Work instructions: Return only the lines running from the first line of the listing through the one with "DIGITS3 pin VCC: 3V3 -> 5V", unchanged.

════

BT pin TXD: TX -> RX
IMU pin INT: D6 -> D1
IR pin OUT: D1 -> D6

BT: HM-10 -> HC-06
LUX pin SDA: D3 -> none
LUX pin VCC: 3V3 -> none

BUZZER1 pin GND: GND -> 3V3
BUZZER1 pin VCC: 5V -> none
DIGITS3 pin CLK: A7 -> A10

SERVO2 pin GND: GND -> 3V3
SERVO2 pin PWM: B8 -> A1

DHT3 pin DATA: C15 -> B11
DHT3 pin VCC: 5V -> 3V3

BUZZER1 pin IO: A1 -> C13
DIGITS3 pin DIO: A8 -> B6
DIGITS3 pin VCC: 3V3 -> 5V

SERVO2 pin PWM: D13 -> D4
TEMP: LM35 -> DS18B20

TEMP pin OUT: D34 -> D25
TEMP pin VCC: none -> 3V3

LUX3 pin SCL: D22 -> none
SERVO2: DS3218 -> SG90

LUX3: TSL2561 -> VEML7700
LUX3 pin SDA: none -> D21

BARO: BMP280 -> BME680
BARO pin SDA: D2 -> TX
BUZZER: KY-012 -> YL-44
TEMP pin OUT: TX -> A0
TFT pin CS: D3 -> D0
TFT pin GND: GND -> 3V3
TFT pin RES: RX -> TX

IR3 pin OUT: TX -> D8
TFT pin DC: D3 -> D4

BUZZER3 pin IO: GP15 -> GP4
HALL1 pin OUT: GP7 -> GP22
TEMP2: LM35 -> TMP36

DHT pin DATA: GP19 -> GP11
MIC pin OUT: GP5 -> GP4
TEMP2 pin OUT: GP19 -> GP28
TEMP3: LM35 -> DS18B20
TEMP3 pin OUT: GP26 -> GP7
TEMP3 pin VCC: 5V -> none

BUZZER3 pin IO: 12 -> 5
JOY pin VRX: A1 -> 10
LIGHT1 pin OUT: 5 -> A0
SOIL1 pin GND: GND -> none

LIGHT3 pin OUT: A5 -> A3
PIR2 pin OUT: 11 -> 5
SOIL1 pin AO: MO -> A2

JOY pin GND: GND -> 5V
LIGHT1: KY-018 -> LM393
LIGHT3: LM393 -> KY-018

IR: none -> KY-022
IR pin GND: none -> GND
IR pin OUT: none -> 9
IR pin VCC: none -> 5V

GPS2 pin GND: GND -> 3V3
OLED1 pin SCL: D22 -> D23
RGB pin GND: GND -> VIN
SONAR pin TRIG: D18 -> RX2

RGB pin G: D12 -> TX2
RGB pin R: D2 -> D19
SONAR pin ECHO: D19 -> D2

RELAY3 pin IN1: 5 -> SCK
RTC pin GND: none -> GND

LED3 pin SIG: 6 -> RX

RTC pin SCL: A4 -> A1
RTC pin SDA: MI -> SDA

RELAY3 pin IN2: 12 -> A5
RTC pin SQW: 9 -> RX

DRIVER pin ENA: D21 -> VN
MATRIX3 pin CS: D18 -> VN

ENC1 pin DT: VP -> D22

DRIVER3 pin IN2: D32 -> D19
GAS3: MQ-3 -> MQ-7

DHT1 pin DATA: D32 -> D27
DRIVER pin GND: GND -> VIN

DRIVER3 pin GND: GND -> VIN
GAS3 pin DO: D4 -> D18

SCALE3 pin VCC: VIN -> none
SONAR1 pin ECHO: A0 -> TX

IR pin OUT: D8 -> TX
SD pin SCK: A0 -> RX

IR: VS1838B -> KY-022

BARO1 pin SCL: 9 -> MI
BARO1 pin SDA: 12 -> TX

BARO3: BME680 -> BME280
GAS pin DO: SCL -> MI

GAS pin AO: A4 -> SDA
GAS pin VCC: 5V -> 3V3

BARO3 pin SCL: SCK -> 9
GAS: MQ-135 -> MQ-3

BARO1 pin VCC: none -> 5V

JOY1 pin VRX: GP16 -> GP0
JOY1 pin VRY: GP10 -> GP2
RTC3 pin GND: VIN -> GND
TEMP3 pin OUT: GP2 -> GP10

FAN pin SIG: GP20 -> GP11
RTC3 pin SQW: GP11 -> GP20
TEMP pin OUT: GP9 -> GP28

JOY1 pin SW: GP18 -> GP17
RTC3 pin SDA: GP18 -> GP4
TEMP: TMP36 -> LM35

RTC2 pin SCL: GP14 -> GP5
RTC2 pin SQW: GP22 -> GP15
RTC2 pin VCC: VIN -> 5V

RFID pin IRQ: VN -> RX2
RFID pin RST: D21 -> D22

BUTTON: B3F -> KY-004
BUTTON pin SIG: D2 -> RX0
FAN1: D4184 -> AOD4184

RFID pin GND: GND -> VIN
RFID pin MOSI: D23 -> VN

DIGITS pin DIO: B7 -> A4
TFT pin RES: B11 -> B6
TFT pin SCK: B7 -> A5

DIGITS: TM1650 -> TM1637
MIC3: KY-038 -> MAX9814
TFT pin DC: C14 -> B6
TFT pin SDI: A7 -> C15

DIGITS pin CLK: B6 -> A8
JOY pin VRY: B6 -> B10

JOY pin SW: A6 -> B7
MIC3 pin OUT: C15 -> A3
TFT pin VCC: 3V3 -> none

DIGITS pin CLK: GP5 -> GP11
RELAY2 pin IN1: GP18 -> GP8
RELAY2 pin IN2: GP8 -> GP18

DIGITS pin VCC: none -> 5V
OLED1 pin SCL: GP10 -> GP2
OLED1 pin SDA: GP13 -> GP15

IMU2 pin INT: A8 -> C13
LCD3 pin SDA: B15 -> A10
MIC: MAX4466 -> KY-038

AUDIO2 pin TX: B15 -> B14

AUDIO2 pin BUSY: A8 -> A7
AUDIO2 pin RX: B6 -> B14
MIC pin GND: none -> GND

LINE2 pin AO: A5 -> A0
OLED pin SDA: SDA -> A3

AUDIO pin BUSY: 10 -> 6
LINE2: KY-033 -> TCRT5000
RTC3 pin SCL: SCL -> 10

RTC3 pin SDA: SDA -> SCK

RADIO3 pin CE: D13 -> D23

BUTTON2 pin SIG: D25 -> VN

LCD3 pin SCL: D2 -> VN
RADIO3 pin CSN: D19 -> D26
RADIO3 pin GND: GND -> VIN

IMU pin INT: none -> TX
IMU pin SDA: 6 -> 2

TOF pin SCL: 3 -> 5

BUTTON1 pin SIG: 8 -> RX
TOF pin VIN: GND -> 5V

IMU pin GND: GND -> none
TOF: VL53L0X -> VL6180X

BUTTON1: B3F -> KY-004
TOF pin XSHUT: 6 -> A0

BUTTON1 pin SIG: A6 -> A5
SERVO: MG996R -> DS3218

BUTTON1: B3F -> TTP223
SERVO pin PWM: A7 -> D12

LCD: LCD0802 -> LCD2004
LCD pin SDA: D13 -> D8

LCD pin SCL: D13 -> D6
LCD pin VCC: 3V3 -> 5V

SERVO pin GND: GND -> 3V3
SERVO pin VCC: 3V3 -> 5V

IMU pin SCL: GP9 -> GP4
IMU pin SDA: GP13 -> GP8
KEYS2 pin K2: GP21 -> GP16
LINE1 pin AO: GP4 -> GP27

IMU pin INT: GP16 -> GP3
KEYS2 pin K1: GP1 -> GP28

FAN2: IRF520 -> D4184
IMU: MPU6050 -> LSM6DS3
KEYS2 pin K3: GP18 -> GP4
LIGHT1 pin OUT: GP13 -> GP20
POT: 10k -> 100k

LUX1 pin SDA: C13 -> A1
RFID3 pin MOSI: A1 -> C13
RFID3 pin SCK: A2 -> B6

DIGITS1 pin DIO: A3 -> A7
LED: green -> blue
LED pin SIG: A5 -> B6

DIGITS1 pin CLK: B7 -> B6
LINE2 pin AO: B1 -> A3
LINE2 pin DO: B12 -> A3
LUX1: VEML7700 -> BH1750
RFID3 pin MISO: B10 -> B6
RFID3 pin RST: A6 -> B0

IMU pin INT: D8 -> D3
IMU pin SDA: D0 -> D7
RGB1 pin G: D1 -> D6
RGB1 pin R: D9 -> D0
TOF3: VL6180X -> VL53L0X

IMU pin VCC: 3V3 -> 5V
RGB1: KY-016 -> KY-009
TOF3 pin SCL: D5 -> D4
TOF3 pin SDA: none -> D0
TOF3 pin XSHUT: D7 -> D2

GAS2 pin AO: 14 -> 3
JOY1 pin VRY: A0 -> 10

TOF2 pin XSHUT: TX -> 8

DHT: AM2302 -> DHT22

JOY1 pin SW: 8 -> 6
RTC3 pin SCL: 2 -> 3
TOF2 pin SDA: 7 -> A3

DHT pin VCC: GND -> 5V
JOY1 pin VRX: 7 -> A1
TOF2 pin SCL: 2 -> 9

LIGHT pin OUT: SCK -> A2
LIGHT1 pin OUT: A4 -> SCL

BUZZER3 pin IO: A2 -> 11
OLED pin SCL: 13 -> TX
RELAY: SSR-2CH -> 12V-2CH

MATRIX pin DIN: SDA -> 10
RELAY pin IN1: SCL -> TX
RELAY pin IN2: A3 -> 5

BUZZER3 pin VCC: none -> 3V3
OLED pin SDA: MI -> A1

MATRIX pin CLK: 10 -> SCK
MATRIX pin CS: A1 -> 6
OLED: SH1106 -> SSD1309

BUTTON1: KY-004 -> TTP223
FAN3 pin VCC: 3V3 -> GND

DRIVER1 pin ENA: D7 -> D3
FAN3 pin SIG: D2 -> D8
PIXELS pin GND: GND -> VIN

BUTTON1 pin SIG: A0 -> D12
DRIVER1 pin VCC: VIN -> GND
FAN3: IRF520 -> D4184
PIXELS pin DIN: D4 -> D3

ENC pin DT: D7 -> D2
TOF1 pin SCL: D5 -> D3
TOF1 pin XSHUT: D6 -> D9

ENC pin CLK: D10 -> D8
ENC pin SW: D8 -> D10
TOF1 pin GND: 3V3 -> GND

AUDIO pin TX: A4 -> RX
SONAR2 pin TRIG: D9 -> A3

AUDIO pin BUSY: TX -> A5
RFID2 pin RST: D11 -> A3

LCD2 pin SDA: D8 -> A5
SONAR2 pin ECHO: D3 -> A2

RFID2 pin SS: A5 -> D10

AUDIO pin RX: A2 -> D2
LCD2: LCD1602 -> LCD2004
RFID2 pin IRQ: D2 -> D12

════

Completed task:
BT pin TXD: TX -> RX
IMU pin INT: D6 -> D1
IR pin OUT: D1 -> D6

BT: HM-10 -> HC-06
LUX pin SDA: D3 -> none
LUX pin VCC: 3V3 -> none

BUZZER1 pin GND: GND -> 3V3
BUZZER1 pin VCC: 5V -> none
DIGITS3 pin CLK: A7 -> A10

SERVO2 pin GND: GND -> 3V3
SERVO2 pin PWM: B8 -> A1

DHT3 pin DATA: C15 -> B11
DHT3 pin VCC: 5V -> 3V3

BUZZER1 pin IO: A1 -> C13
DIGITS3 pin DIO: A8 -> B6
DIGITS3 pin VCC: 3V3 -> 5V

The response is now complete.